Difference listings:
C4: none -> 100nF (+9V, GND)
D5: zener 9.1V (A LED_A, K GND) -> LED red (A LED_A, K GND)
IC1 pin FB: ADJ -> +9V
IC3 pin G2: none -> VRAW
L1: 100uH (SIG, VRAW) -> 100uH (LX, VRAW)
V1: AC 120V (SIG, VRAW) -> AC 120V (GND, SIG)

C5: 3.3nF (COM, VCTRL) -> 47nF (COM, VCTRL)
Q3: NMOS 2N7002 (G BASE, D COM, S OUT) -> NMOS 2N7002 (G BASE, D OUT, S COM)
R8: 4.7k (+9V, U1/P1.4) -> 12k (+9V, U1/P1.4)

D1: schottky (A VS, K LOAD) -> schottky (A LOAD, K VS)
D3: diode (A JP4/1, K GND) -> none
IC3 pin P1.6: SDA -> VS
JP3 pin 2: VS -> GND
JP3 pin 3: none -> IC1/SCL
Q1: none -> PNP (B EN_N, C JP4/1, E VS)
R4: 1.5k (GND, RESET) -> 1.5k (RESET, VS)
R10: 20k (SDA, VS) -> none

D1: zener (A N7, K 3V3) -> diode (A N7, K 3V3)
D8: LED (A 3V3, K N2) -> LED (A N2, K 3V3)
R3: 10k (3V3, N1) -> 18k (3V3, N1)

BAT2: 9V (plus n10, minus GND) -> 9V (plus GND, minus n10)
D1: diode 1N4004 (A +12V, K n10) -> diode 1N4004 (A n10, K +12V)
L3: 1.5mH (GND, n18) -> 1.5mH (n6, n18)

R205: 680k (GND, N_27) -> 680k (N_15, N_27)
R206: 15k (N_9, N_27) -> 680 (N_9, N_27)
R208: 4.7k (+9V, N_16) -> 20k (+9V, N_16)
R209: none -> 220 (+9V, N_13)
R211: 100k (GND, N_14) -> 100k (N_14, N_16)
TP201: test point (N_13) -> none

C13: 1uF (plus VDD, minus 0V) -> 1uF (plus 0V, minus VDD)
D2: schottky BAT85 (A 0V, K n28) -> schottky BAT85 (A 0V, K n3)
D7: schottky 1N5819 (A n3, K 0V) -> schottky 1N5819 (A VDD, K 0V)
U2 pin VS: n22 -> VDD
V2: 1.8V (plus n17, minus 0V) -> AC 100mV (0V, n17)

WHAT TO DO: Set every line down again exactly. Begin with the first line of the entries and finish with the line containing "C5: 3.3nF (COM, VCTRL) -> 47nF (COM, VCTRL)".

WRITTEN ANSWER:
C4: none -> 100nF (+9V, GND)
D5: zener 9.1V (A LED_A, K GND) -> LED red (A LED_A, K GND)
IC1 pin FB: ADJ -> +9V
IC3 pin G2: none -> VRAW
L1: 100uH (SIG, VRAW) -> 100uH (LX, VRAW)
V1: AC 120V (SIG, VRAW) -> AC 120V (GND, SIG)

C5: 3.3nF (COM, VCTRL) -> 47nF (COM, VCTRL)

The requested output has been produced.